Task statement -> Set down exactly the lines below between the line holding "MIC1: KY-038 -> MAX9814" and the line holding "STEPPER3 pin VCC: VIN -> none", inclusive; no other line belongs in the answer.

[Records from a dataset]
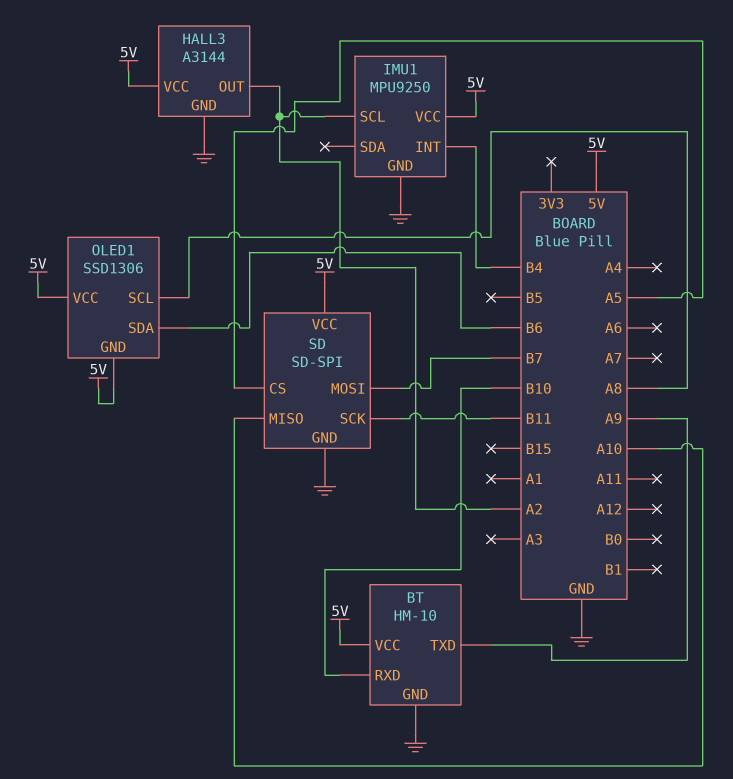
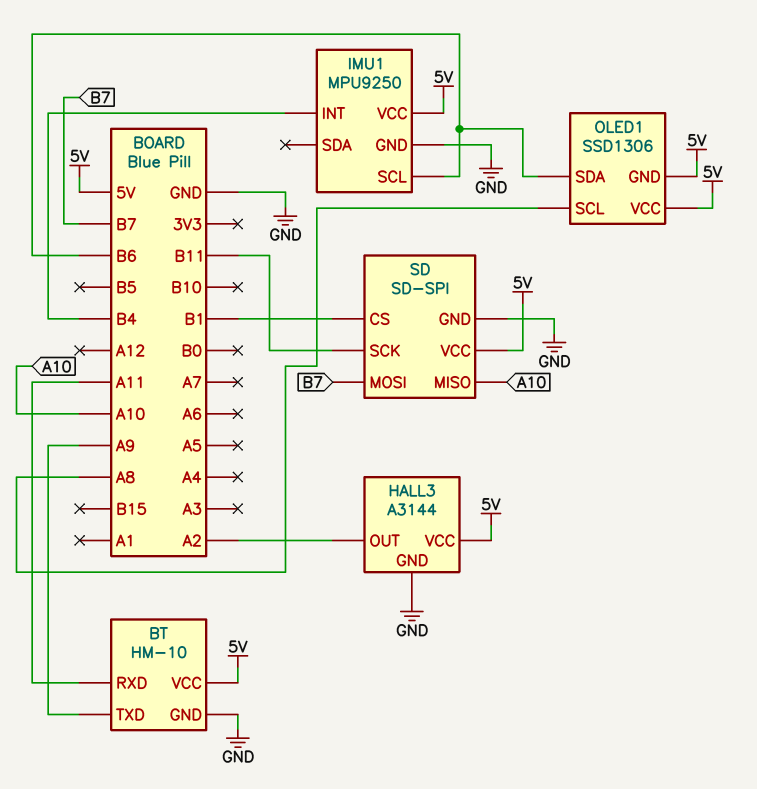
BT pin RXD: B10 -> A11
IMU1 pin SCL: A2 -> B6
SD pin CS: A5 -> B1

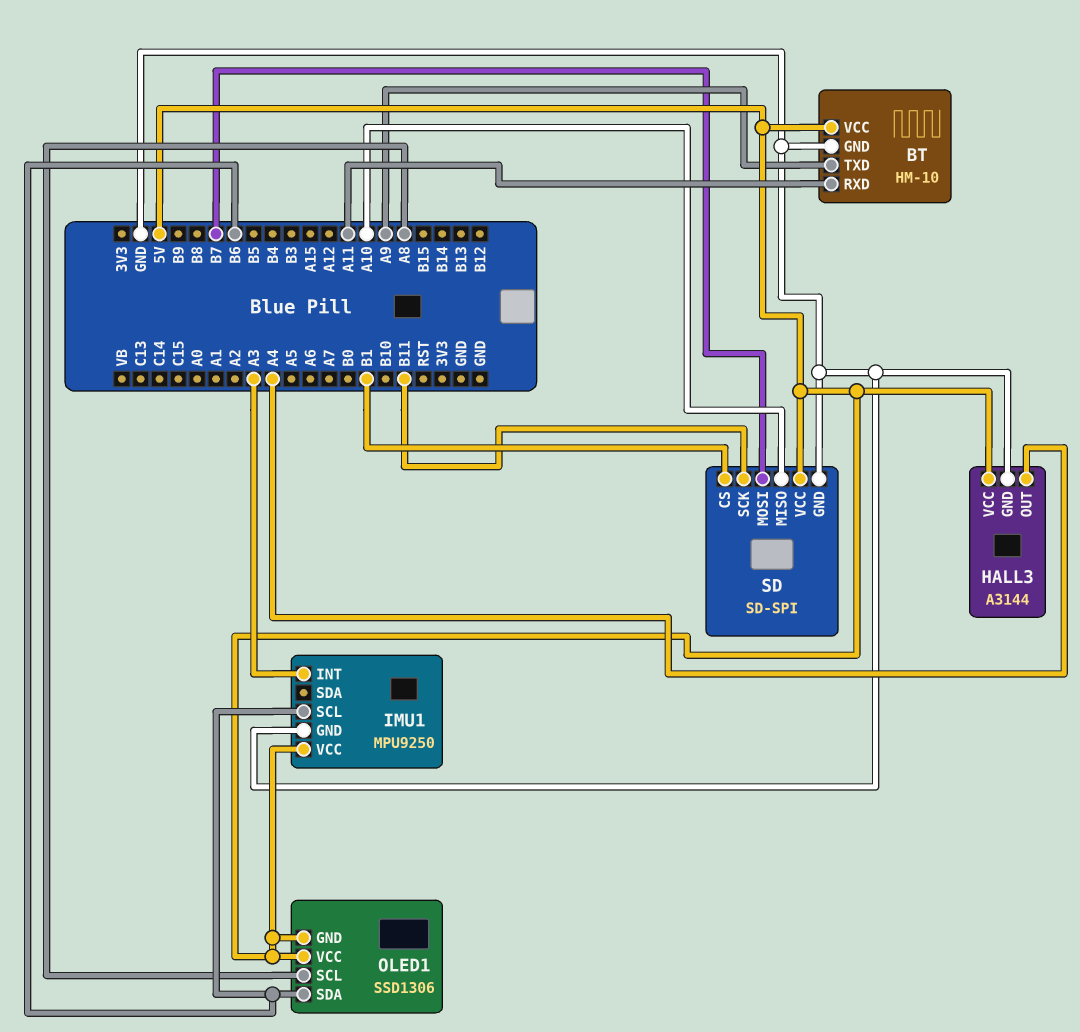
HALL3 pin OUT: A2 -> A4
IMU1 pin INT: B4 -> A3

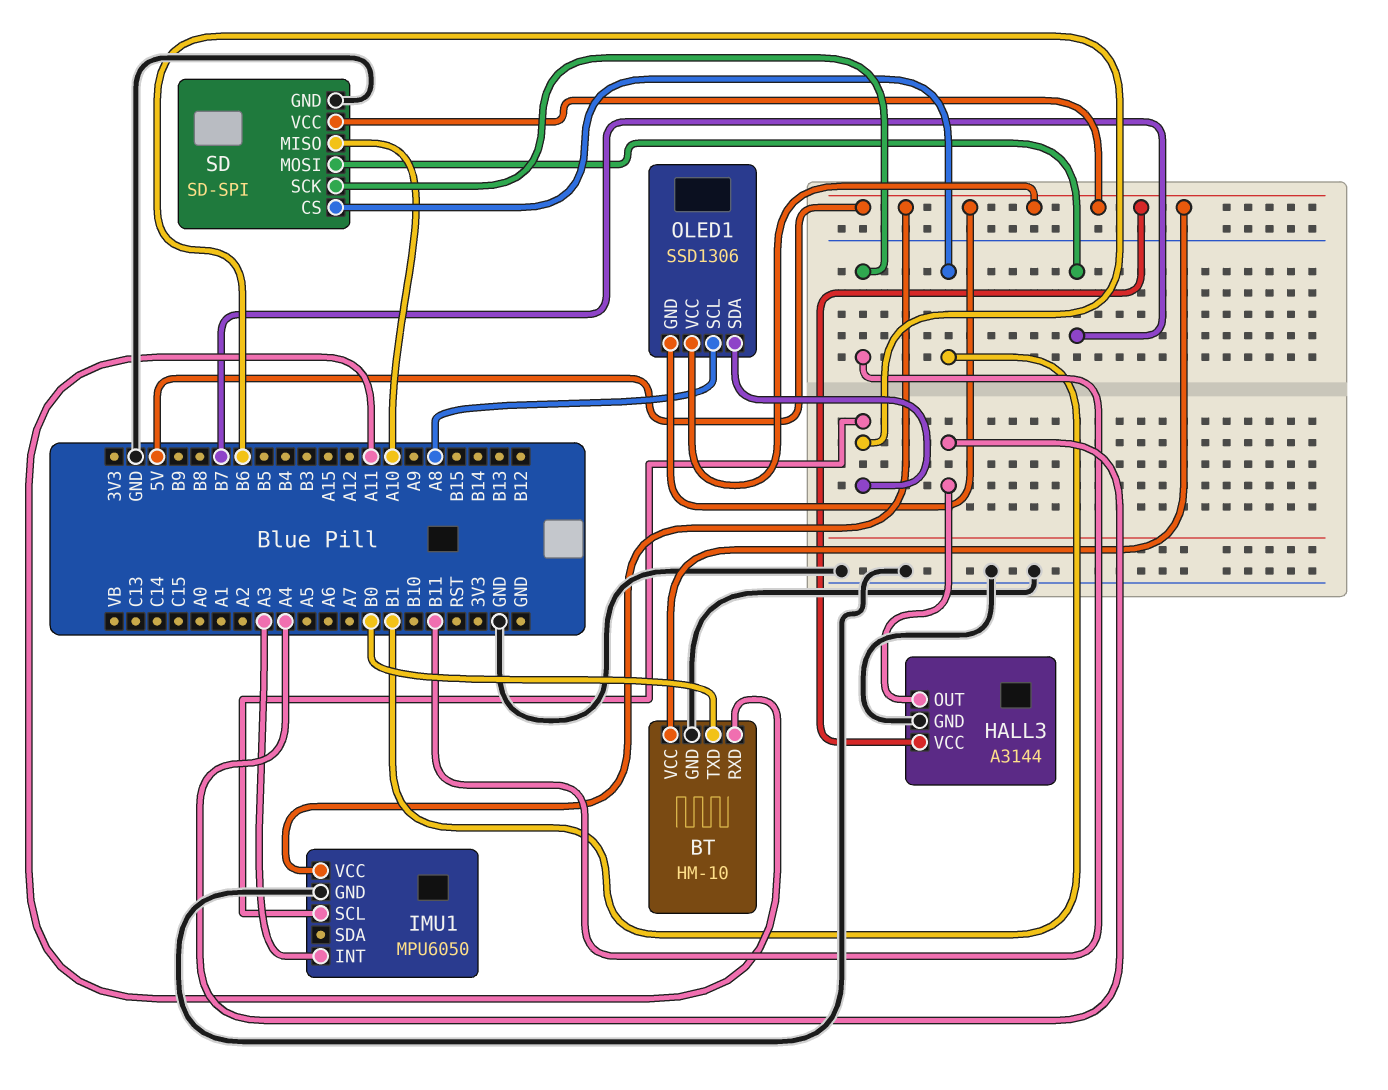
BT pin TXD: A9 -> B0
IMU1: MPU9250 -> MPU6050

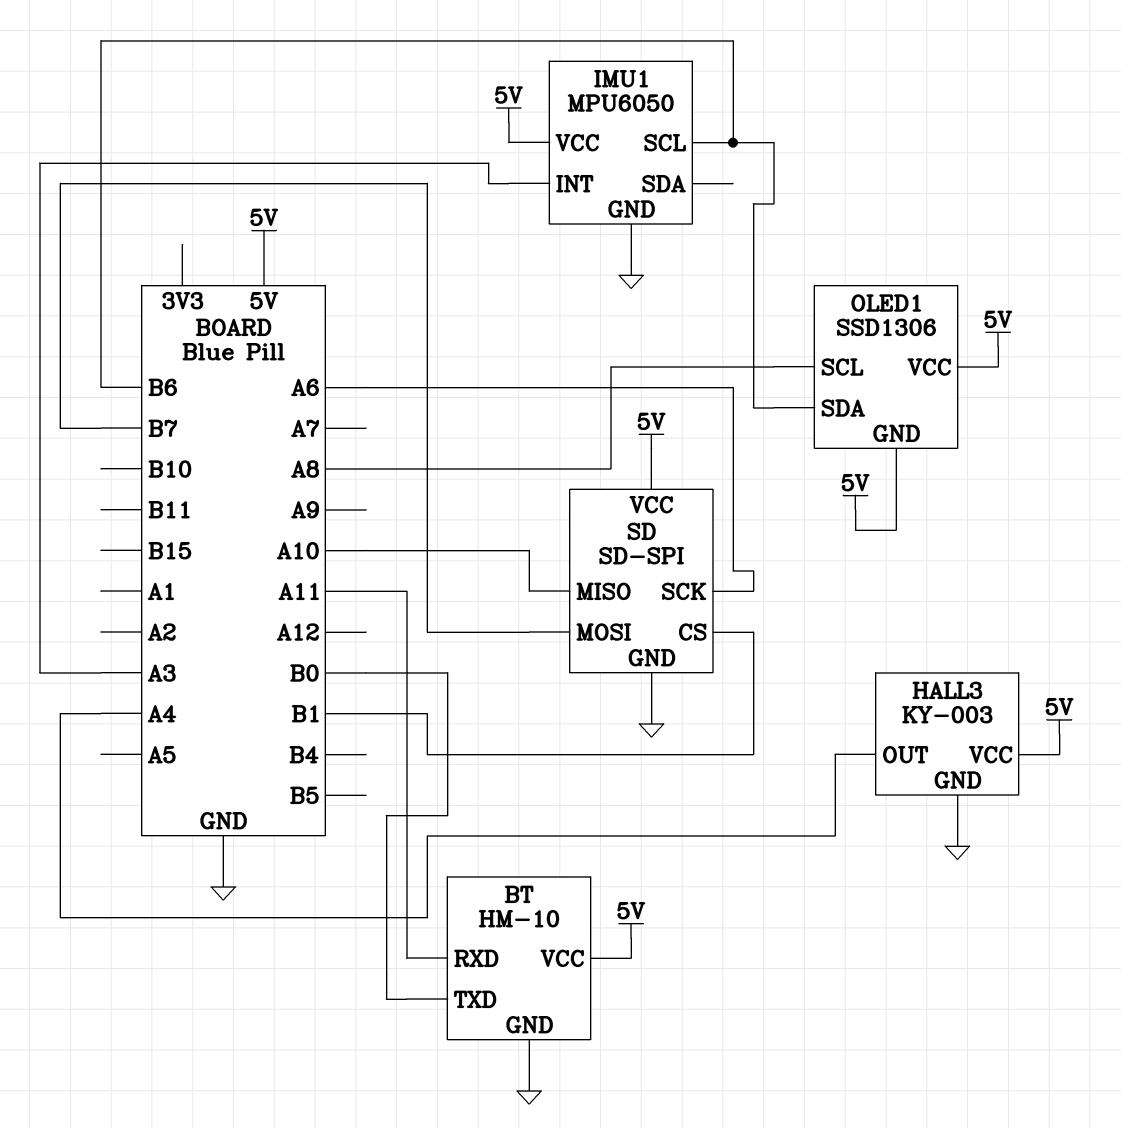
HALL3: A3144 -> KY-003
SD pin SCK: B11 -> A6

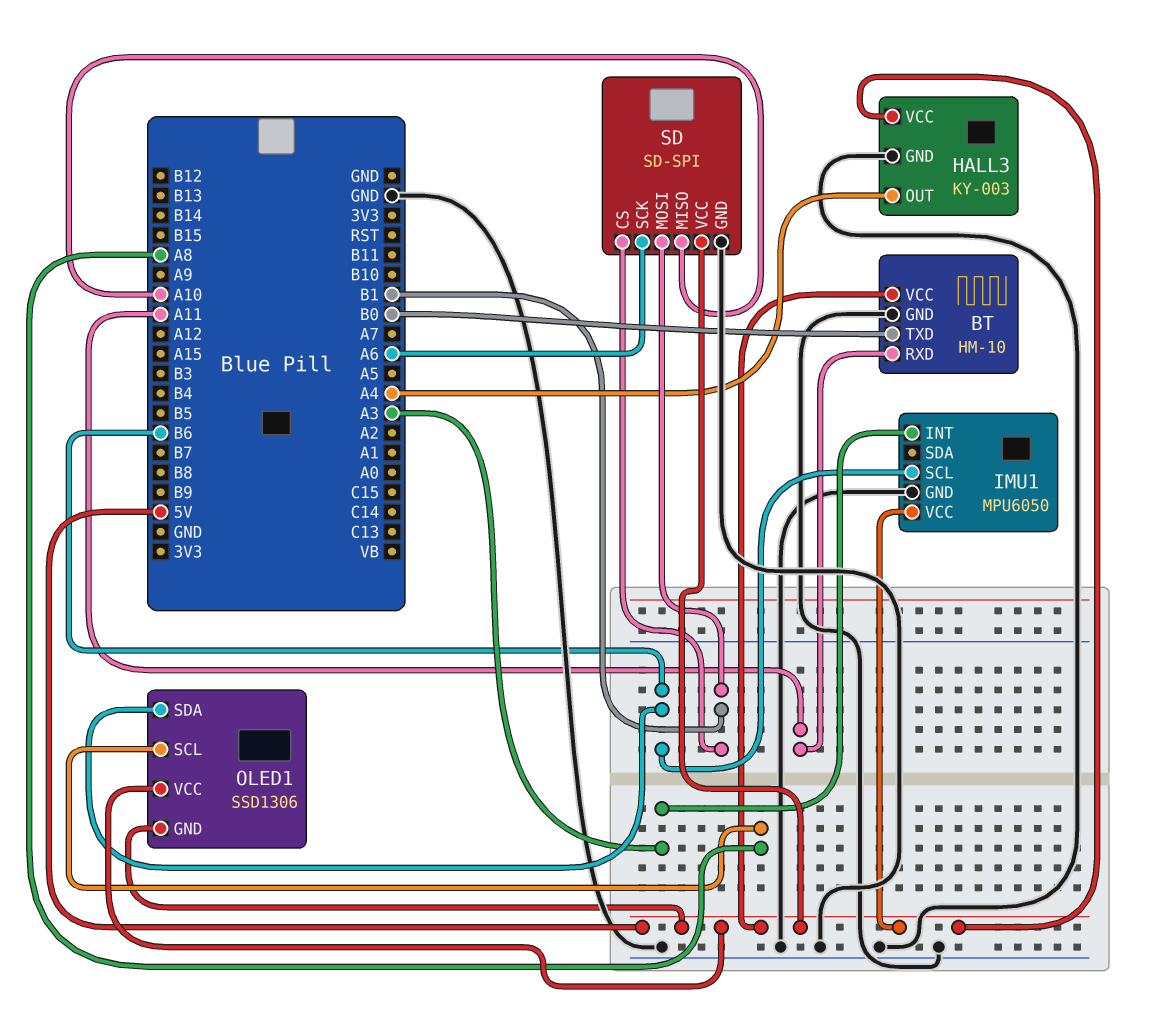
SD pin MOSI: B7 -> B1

--

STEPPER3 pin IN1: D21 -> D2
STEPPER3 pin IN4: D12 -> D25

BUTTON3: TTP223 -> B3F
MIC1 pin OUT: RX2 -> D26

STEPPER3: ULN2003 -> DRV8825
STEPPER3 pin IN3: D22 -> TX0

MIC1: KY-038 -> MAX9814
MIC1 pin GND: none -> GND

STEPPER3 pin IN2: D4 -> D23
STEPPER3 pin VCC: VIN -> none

Written solution ->
MIC1: KY-038 -> MAX9814
MIC1 pin GND: none -> GND

STEPPER3 pin IN2: D4 -> D23
STEPPER3 pin VCC: VIN -> none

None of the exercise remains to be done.